▶ **Scene comparison data**
★ ★ ★

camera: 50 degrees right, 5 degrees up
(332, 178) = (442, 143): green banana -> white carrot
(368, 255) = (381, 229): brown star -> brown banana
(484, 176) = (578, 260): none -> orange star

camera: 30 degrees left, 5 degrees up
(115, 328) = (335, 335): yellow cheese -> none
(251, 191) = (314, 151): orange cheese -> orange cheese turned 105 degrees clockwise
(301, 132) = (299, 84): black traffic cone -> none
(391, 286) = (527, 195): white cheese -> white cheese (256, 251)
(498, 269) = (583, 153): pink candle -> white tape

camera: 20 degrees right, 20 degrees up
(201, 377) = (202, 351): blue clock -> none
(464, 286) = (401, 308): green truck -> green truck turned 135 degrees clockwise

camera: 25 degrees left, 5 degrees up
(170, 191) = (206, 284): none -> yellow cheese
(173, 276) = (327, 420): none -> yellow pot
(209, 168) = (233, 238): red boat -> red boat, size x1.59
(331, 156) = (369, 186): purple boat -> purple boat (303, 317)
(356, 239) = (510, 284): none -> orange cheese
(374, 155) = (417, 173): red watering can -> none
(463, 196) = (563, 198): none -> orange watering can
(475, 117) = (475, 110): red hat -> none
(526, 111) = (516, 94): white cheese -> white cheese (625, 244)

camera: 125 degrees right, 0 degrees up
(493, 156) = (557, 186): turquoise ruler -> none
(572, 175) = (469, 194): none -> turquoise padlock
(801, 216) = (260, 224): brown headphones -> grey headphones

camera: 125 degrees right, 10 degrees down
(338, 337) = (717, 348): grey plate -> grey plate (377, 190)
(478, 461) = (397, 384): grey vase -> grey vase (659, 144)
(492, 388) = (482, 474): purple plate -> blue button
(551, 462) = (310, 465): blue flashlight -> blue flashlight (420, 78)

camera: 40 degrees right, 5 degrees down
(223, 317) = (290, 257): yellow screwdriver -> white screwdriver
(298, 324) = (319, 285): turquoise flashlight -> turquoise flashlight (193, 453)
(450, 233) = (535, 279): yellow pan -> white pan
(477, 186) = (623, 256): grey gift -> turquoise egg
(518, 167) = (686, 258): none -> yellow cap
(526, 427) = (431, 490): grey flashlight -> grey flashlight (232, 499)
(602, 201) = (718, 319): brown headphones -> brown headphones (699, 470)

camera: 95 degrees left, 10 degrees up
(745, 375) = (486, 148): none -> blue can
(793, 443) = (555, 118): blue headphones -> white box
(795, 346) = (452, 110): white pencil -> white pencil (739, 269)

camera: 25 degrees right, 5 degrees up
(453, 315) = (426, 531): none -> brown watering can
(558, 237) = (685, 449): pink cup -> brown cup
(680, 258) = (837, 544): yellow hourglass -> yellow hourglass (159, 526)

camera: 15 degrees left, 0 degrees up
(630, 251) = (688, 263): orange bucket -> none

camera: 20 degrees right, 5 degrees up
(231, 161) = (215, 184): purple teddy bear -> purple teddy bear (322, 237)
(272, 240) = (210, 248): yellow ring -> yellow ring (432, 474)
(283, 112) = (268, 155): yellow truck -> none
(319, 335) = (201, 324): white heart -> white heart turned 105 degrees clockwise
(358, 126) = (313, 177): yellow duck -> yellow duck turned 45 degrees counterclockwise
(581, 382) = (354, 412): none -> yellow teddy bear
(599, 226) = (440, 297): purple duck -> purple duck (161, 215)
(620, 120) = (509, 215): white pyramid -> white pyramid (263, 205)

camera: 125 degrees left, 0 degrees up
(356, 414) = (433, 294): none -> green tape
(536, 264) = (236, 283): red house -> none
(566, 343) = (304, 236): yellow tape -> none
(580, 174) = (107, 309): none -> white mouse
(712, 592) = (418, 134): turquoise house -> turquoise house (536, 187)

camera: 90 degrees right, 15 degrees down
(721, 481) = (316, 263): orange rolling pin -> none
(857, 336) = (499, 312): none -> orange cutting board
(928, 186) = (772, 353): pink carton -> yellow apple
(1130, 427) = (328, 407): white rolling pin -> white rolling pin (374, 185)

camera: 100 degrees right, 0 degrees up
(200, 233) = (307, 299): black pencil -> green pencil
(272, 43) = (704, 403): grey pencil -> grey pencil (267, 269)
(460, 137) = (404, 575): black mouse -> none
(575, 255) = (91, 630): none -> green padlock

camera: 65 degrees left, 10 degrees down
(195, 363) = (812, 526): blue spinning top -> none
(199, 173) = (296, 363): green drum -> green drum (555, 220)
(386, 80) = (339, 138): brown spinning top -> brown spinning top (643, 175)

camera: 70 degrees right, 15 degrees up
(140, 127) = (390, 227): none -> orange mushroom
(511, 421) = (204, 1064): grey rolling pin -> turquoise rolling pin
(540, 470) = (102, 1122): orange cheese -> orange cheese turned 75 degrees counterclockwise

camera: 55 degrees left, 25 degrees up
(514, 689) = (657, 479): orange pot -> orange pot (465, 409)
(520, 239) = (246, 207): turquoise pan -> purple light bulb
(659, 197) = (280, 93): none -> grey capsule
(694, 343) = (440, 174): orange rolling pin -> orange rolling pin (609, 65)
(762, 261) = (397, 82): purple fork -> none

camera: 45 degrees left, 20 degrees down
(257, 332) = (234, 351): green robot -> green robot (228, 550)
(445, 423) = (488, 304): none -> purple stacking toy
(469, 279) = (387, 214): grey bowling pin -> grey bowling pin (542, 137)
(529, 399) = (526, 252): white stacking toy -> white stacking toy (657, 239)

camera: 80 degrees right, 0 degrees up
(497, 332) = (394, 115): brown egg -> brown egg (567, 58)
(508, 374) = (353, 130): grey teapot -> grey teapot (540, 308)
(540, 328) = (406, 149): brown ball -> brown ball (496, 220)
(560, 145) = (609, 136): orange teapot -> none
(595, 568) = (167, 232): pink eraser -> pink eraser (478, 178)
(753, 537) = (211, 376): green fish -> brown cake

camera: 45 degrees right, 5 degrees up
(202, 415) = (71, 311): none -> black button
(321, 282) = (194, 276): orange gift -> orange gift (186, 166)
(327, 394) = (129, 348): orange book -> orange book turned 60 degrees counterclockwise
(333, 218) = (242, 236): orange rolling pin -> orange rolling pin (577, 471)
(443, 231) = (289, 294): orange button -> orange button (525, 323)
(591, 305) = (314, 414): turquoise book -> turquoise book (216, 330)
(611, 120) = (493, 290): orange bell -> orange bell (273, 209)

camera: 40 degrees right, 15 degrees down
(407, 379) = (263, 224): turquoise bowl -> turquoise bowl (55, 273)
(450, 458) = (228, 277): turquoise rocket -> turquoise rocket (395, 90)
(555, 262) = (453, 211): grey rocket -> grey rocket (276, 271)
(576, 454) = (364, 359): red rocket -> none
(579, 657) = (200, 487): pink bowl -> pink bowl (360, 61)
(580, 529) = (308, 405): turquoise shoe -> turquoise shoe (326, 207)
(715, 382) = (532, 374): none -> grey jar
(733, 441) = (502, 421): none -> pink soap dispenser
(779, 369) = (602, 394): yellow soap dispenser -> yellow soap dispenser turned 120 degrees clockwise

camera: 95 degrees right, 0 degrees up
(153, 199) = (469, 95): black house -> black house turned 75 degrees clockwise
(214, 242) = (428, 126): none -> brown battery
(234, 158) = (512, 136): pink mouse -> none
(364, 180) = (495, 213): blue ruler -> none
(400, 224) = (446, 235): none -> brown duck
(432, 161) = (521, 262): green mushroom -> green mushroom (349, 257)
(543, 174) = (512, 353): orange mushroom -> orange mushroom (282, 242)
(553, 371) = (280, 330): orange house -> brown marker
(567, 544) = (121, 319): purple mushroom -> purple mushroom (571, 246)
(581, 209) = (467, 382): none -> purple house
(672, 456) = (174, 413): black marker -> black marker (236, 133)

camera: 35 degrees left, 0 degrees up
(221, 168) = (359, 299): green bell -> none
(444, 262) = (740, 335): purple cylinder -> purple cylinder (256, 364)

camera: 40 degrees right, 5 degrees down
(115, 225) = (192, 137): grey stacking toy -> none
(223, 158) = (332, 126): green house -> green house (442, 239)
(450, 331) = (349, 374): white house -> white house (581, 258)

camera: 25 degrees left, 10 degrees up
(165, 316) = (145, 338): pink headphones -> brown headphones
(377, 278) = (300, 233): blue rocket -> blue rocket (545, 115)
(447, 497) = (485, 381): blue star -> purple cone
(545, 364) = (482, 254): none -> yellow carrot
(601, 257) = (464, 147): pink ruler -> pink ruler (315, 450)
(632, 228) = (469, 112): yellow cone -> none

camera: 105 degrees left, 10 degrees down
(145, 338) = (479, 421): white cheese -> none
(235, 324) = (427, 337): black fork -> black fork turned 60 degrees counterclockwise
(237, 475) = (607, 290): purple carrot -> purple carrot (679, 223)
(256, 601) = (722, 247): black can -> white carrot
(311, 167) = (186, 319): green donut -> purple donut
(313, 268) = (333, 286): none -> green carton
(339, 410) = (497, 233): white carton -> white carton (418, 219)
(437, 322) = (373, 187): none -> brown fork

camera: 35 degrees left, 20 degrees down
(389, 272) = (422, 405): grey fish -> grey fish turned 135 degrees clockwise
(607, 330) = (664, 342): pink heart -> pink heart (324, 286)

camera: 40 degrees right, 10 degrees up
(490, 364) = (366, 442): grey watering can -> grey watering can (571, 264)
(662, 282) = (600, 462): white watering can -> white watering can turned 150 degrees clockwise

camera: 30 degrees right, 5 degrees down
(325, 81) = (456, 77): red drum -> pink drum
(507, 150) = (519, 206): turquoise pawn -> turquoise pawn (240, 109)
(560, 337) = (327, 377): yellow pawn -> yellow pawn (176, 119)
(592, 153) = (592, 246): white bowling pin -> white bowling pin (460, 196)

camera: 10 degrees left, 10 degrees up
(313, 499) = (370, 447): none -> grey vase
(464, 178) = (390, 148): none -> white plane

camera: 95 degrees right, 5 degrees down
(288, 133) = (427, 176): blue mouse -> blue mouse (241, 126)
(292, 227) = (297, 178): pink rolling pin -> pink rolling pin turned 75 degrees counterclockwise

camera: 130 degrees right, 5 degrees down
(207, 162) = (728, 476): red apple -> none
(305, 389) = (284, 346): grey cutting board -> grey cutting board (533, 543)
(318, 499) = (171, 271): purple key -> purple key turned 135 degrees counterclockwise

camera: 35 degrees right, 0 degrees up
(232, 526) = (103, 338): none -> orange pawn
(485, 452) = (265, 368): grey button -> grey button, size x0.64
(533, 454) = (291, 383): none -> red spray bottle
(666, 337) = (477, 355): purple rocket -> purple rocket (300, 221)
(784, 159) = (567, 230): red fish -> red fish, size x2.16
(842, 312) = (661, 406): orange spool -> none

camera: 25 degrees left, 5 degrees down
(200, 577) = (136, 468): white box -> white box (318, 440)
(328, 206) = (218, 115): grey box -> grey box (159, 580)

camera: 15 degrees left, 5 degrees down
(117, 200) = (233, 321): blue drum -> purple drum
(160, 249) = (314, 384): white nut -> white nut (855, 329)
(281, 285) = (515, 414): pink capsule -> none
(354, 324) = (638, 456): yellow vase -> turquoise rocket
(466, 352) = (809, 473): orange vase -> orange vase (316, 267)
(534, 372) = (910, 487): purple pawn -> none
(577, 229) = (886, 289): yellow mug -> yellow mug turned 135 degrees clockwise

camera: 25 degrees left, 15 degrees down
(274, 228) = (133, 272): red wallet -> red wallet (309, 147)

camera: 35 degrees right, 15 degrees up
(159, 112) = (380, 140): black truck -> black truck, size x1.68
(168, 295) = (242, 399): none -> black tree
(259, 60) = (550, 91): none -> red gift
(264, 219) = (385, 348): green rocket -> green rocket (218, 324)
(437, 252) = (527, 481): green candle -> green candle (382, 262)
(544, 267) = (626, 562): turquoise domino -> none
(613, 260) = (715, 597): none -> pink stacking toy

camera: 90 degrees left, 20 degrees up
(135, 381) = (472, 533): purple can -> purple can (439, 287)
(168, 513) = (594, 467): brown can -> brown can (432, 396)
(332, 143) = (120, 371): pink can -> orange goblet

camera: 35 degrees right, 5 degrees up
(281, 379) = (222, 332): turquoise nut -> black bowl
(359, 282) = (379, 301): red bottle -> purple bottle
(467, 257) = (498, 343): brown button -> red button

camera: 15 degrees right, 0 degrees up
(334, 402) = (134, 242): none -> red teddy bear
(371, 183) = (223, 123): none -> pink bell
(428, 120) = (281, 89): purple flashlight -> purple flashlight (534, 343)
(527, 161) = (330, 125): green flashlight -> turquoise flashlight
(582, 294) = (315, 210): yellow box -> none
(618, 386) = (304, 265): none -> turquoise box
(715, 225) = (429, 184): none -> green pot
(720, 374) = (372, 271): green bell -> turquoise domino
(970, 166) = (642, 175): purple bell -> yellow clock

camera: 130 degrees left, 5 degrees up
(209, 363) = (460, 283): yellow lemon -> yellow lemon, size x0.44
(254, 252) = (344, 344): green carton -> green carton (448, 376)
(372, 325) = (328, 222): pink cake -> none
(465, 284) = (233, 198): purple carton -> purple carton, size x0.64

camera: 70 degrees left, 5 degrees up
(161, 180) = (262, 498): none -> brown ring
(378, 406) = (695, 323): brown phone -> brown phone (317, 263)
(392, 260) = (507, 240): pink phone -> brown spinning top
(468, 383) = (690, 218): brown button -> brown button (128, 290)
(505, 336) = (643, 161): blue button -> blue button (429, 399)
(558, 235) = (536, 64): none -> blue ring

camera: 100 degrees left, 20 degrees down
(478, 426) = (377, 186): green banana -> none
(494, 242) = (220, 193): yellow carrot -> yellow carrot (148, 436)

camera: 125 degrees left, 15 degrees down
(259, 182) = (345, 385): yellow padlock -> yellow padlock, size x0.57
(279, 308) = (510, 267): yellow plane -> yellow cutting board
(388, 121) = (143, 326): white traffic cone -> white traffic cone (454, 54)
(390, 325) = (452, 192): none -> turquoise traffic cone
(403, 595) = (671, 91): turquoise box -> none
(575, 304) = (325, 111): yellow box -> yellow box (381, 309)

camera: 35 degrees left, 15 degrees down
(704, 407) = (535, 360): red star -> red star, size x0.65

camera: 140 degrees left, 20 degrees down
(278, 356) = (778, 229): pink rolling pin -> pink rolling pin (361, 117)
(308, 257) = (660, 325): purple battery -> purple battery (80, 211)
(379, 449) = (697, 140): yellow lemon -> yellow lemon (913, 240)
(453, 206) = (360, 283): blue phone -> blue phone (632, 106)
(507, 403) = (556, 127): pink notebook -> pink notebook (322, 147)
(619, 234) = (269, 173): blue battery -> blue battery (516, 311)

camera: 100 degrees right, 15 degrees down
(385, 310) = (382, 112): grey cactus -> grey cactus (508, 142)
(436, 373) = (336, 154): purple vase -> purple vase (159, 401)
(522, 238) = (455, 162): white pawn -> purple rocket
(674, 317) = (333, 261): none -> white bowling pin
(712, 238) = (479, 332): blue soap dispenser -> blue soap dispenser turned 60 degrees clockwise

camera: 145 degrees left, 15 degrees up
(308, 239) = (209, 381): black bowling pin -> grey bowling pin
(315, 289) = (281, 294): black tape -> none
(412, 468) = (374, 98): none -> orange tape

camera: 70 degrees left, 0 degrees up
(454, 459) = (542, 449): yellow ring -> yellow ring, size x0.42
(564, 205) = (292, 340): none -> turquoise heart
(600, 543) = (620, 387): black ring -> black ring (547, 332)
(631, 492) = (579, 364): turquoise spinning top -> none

★ ★ ★

▶ **WHAT IS NEEDED**
Retype exactly the lines of the data above that fall between the line with "(223, 317) = (290, 257): yellow" and the line with "(526, 427) = (431, 490): grey", inclusive, and add nothing.

▶ **TASK RESULT**
(223, 317) = (290, 257): yellow screwdriver -> white screwdriver
(298, 324) = (319, 285): turquoise flashlight -> turquoise flashlight (193, 453)
(450, 233) = (535, 279): yellow pan -> white pan
(477, 186) = (623, 256): grey gift -> turquoise egg
(518, 167) = (686, 258): none -> yellow cap
(526, 427) = (431, 490): grey flashlight -> grey flashlight (232, 499)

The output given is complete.